The input.
..............................

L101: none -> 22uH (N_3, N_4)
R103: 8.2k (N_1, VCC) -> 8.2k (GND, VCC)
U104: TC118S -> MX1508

..............................

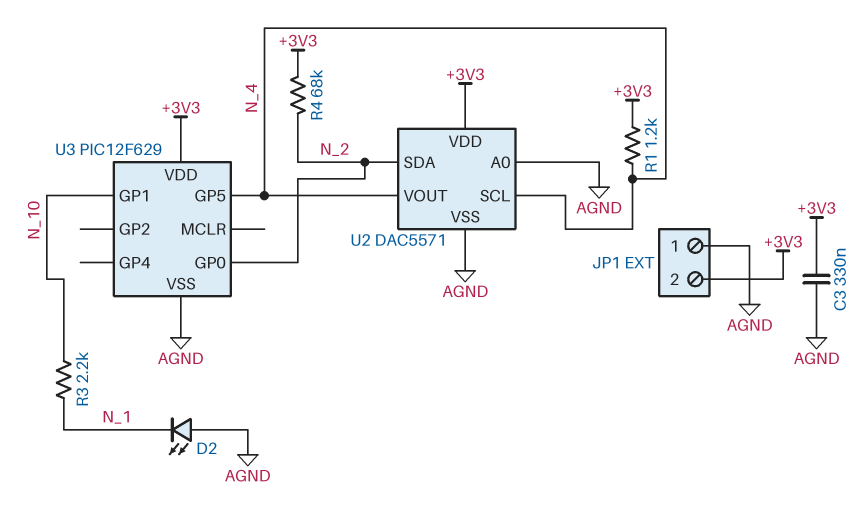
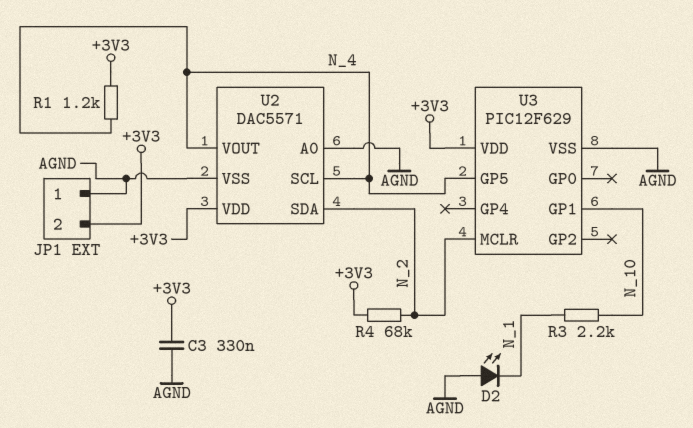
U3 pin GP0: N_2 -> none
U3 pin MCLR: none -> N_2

..............................

Task description.
Gather each line from the listing above that holds "none".

Response box.
L101: none -> 22uH (N_3, N_4)
U3 pin GP0: N_2 -> none
U3 pin MCLR: none -> N_2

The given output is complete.